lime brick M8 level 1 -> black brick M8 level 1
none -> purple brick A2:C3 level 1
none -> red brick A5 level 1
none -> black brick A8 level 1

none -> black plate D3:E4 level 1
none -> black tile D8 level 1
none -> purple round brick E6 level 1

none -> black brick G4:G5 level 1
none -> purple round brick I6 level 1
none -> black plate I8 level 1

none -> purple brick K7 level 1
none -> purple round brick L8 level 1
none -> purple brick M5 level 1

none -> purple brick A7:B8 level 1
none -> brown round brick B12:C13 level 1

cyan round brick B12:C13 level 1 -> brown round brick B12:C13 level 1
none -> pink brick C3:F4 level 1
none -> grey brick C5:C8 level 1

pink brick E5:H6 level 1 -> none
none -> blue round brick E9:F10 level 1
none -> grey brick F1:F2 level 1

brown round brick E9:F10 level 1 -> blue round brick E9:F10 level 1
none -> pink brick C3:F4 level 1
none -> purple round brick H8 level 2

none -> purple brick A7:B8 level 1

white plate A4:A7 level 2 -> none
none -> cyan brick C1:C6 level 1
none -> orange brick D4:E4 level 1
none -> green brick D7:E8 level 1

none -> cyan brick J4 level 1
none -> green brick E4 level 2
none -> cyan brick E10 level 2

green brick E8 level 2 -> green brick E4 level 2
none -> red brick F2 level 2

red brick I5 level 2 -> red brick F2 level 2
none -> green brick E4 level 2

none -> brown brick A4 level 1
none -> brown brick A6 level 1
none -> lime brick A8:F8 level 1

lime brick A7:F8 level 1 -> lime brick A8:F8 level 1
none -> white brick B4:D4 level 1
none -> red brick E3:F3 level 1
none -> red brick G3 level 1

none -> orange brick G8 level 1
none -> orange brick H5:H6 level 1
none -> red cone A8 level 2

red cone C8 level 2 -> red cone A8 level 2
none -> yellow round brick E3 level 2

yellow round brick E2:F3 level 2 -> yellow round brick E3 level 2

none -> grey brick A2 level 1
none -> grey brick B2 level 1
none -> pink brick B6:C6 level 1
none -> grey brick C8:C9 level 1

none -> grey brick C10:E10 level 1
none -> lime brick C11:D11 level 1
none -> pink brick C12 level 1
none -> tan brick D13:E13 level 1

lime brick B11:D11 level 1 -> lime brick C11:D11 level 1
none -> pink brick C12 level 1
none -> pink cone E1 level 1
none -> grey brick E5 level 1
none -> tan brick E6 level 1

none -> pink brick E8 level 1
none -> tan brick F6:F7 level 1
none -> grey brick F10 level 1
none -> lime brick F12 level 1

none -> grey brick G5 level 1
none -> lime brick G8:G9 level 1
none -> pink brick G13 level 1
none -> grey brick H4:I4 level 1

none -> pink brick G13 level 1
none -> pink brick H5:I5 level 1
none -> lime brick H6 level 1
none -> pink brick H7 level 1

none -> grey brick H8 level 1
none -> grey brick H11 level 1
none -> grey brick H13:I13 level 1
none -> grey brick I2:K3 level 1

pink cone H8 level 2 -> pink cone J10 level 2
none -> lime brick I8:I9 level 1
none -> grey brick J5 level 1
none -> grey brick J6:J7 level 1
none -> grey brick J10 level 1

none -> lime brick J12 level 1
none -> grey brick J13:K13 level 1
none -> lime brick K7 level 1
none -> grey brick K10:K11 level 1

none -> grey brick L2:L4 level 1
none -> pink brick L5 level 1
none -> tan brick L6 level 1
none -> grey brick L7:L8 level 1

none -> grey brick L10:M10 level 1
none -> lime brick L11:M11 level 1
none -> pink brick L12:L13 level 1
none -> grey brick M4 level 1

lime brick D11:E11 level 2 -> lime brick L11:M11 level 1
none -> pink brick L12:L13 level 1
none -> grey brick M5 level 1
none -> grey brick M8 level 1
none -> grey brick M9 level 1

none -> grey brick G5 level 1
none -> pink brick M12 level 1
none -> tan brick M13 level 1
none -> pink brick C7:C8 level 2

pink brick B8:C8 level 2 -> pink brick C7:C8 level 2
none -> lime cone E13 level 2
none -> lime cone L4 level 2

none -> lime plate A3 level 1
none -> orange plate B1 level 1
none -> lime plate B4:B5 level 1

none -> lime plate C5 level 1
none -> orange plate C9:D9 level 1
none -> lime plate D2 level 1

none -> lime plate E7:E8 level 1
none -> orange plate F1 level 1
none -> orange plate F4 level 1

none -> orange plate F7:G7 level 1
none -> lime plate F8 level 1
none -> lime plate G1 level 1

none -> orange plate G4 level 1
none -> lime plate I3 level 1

════

In the listing above, find the line with "none -> red brick F2 level 2" and the line with "none -> grey brick J10 level 1", then reproduce both and every line between them exactly.

* YOUR SOLUTION:
none -> red brick F2 level 2

red brick I5 level 2 -> red brick F2 level 2
none -> green brick E4 level 2

none -> brown brick A4 level 1
none -> brown brick A6 level 1
none -> lime brick A8:F8 level 1

lime brick A7:F8 level 1 -> lime brick A8:F8 level 1
none -> white brick B4:D4 level 1
none -> red brick E3:F3 level 1
none -> red brick G3 level 1

none -> orange brick G8 level 1
none -> orange brick H5:H6 level 1
none -> red cone A8 level 2

red cone C8 level 2 -> red cone A8 level 2
none -> yellow round brick E3 level 2

yellow round brick E2:F3 level 2 -> yellow round brick E3 level 2

none -> grey brick A2 level 1
none -> grey brick B2 level 1
none -> pink brick B6:C6 level 1
none -> grey brick C8:C9 level 1

none -> grey brick C10:E10 level 1
none -> lime brick C11:D11 level 1
none -> pink brick C12 level 1
none -> tan brick D13:E13 level 1

lime brick B11:D11 level 1 -> lime brick C11:D11 level 1
none -> pink brick C12 level 1
none -> pink cone E1 level 1
none -> grey brick E5 level 1
none -> tan brick E6 level 1

none -> pink brick E8 level 1
none -> tan brick F6:F7 level 1
none -> grey brick F10 level 1
none -> lime brick F12 level 1

none -> grey brick G5 level 1
none -> lime brick G8:G9 level 1
none -> pink brick G13 level 1
none -> grey brick H4:I4 level 1

none -> pink brick G13 level 1
none -> pink brick H5:I5 level 1
none -> lime brick H6 level 1
none -> pink brick H7 level 1

none -> grey brick H8 level 1
none -> grey brick H11 level 1
none -> grey brick H13:I13 level 1
none -> grey brick I2:K3 level 1

pink cone H8 level 2 -> pink cone J10 level 2
none -> lime brick I8:I9 level 1
none -> grey brick J5 level 1
none -> grey brick J6:J7 level 1
none -> grey brick J10 level 1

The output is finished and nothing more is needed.